_TASK ITEM:_ Transcribe the records below in full; pictures stay out of the copy.

_INFORMATION:_

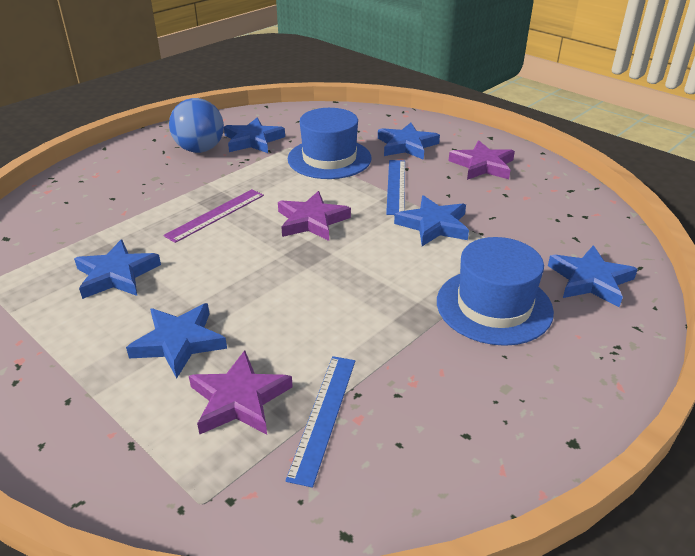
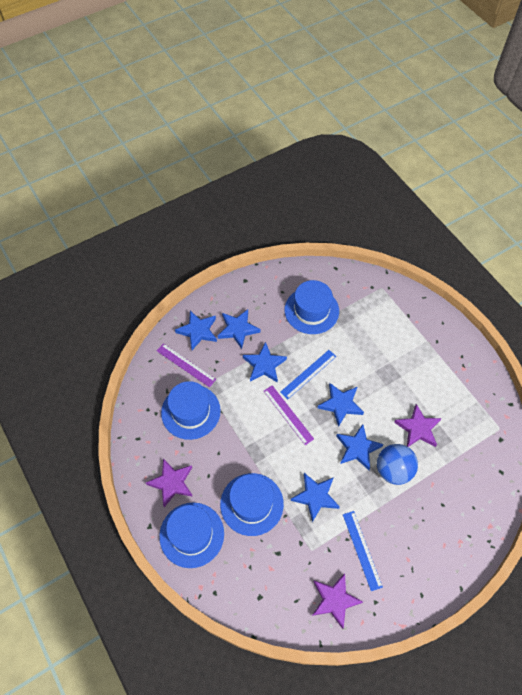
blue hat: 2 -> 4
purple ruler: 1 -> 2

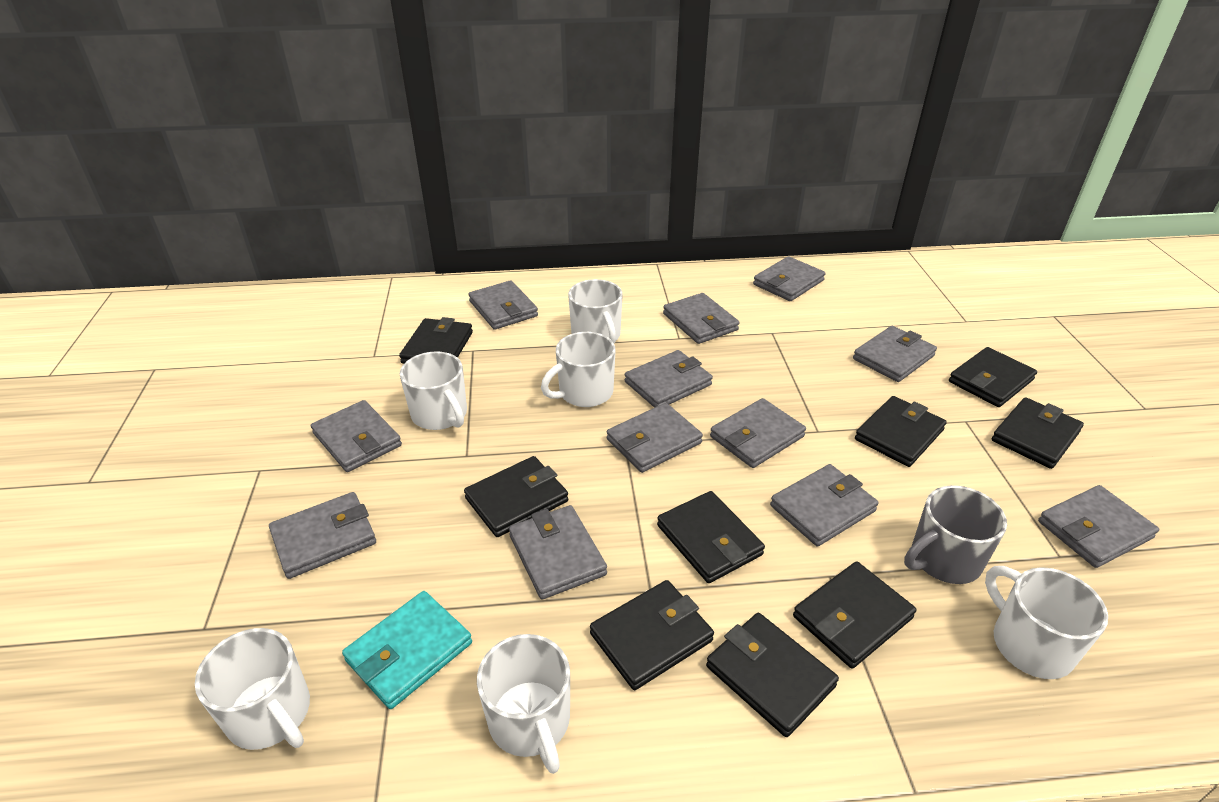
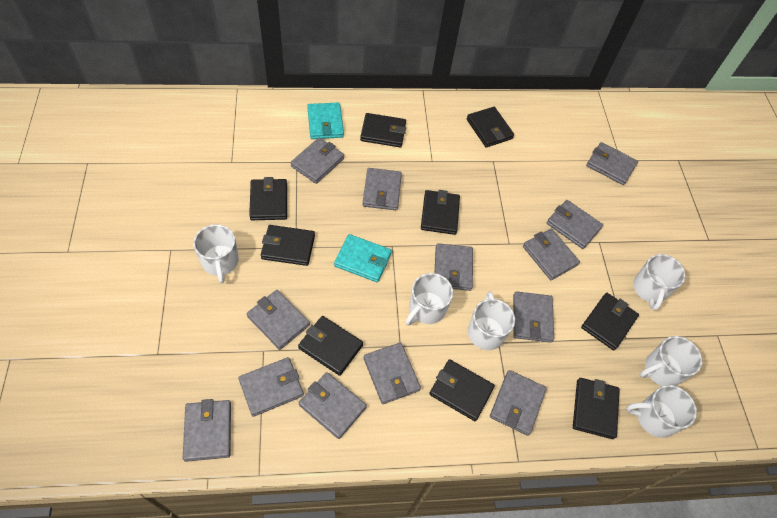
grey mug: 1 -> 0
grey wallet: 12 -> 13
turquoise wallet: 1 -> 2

_FINISHED EXERCISE:_
blue hat: 2 -> 4
purple ruler: 1 -> 2

grey mug: 1 -> 0
grey wallet: 12 -> 13
turquoise wallet: 1 -> 2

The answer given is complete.